* [DATA LISTING]:
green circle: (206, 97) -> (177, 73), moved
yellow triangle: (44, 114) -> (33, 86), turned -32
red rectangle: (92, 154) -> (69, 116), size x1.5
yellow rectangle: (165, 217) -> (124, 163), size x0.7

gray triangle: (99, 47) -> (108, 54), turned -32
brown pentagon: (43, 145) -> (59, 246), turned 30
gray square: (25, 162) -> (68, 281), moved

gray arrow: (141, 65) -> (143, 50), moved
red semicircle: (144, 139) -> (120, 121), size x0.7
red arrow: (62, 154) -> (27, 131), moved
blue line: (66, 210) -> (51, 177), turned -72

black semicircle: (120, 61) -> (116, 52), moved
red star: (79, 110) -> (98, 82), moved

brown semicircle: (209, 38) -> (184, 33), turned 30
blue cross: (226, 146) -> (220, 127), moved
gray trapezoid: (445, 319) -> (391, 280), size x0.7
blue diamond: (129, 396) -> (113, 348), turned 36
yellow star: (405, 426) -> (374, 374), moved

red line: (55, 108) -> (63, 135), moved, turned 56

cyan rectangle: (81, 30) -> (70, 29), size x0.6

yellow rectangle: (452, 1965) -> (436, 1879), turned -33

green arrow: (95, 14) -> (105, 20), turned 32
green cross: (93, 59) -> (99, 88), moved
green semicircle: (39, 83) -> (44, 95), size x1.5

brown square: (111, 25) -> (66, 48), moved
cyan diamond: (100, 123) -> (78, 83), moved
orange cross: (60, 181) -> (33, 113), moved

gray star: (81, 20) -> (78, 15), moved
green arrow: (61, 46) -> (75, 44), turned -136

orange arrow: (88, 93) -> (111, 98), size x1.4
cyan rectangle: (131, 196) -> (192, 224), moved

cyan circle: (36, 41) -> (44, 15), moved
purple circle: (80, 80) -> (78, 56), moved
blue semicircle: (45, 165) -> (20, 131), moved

* [TASK TO CARRY OUT]: What the exercise asks for is the listing above, retyped in full.

* [ANSWER FOR THE TASK]:
green circle: (206, 97) -> (177, 73), moved
yellow triangle: (44, 114) -> (33, 86), turned -32
red rectangle: (92, 154) -> (69, 116), size x1.5
yellow rectangle: (165, 217) -> (124, 163), size x0.7

gray triangle: (99, 47) -> (108, 54), turned -32
brown pentagon: (43, 145) -> (59, 246), turned 30
gray square: (25, 162) -> (68, 281), moved

gray arrow: (141, 65) -> (143, 50), moved
red semicircle: (144, 139) -> (120, 121), size x0.7
red arrow: (62, 154) -> (27, 131), moved
blue line: (66, 210) -> (51, 177), turned -72

black semicircle: (120, 61) -> (116, 52), moved
red star: (79, 110) -> (98, 82), moved

brown semicircle: (209, 38) -> (184, 33), turned 30
blue cross: (226, 146) -> (220, 127), moved
gray trapezoid: (445, 319) -> (391, 280), size x0.7
blue diamond: (129, 396) -> (113, 348), turned 36
yellow star: (405, 426) -> (374, 374), moved

red line: (55, 108) -> (63, 135), moved, turned 56

cyan rectangle: (81, 30) -> (70, 29), size x0.6

yellow rectangle: (452, 1965) -> (436, 1879), turned -33

green arrow: (95, 14) -> (105, 20), turned 32
green cross: (93, 59) -> (99, 88), moved
green semicircle: (39, 83) -> (44, 95), size x1.5

brown square: (111, 25) -> (66, 48), moved
cyan diamond: (100, 123) -> (78, 83), moved
orange cross: (60, 181) -> (33, 113), moved

gray star: (81, 20) -> (78, 15), moved
green arrow: (61, 46) -> (75, 44), turned -136

orange arrow: (88, 93) -> (111, 98), size x1.4
cyan rectangle: (131, 196) -> (192, 224), moved

cyan circle: (36, 41) -> (44, 15), moved
purple circle: (80, 80) -> (78, 56), moved
blue semicircle: (45, 165) -> (20, 131), moved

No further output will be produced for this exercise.